**Task prompt**
Wherever the string "STEPPER" turns up in the data, copy the whole line.

**Available records**
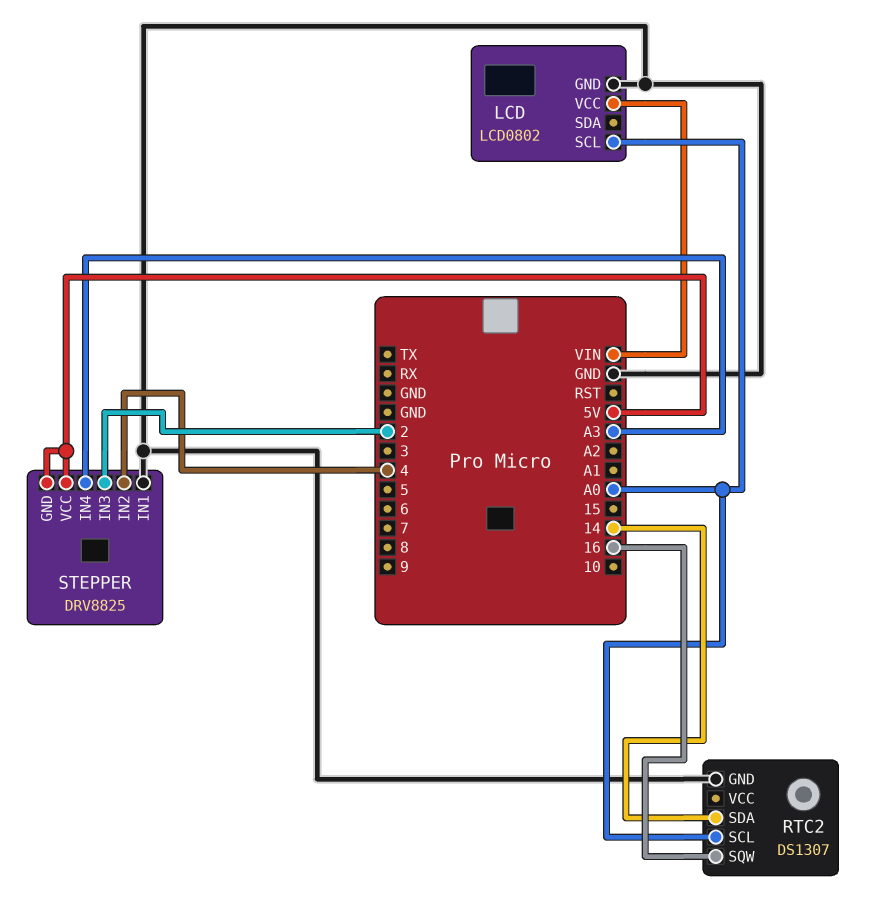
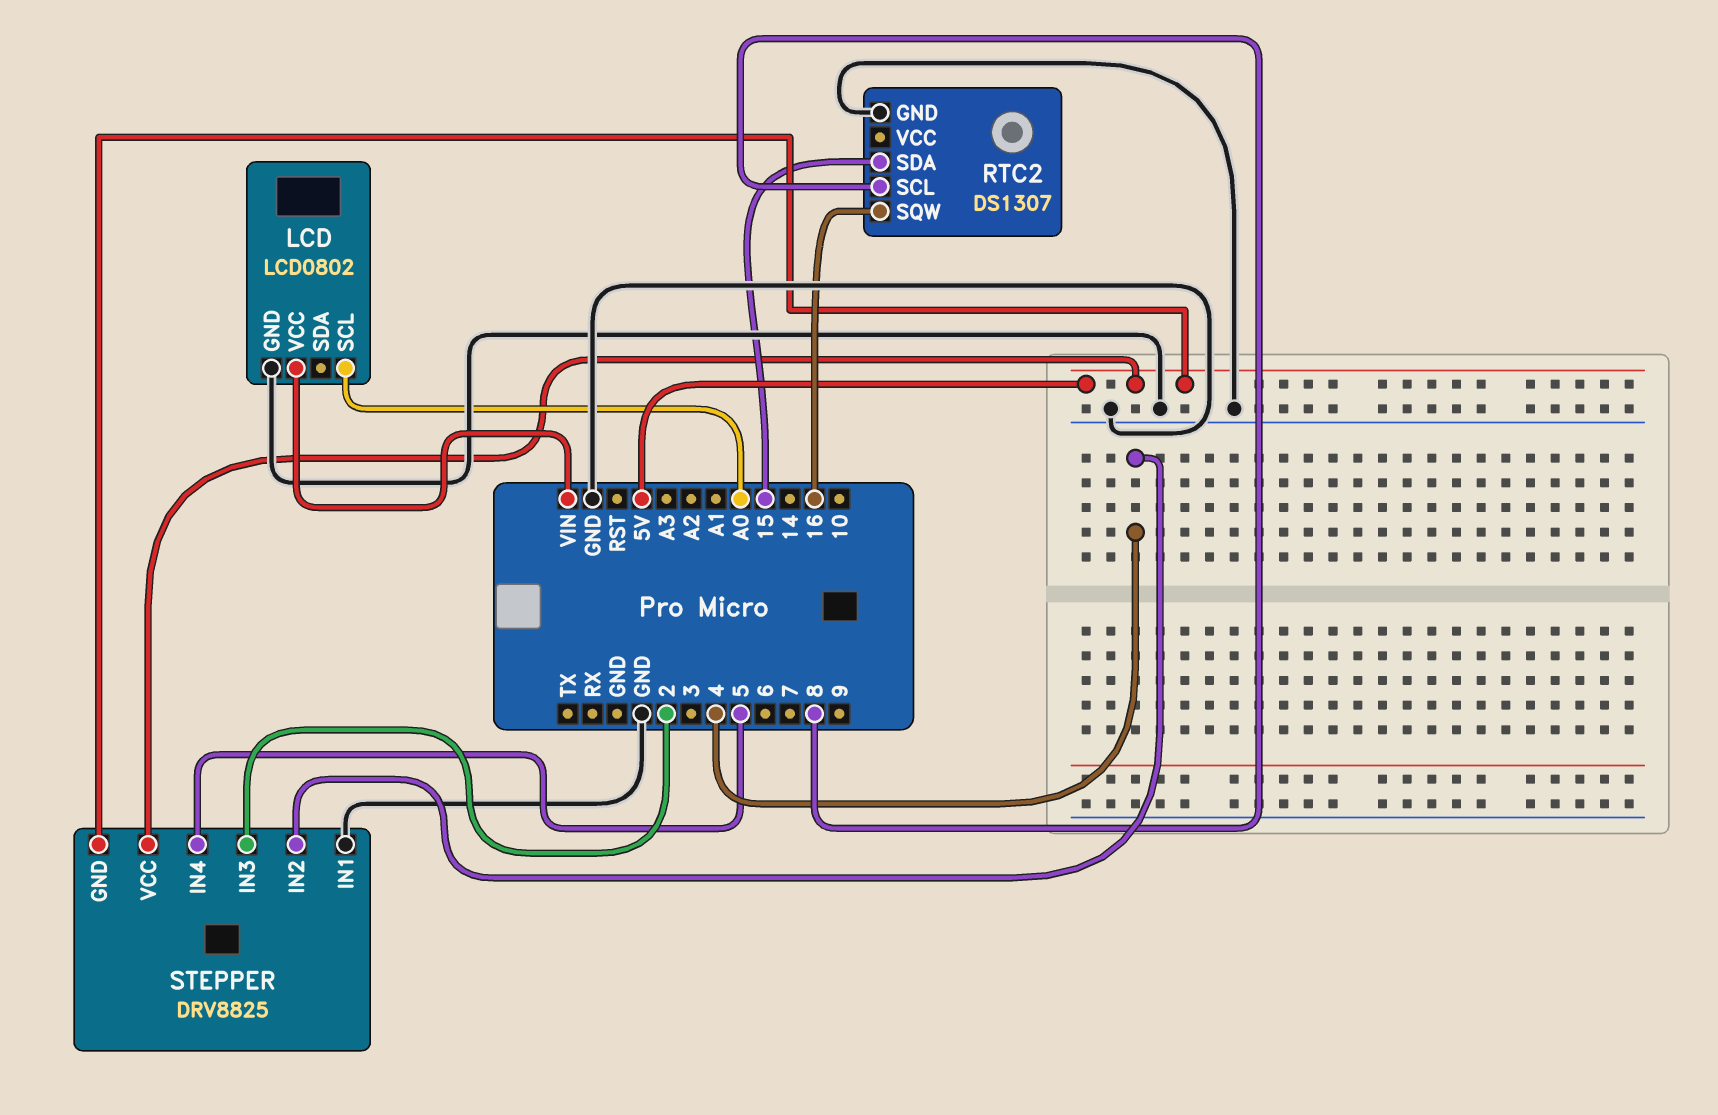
RTC2 pin SCL: A0 -> 8
RTC2 pin SDA: 14 -> 15
STEPPER pin IN4: A3 -> 5

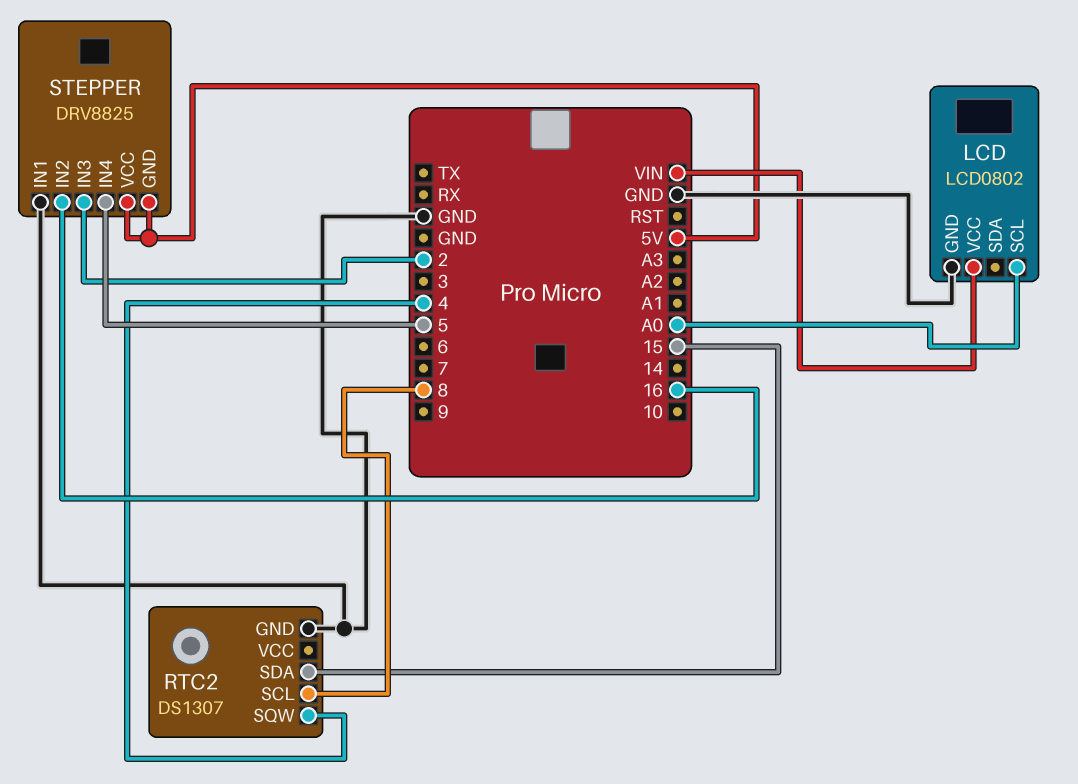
RTC2 pin SQW: 16 -> 4
STEPPER pin IN2: 4 -> 16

**Answer area**
STEPPER pin IN4: A3 -> 5
STEPPER pin IN2: 4 -> 16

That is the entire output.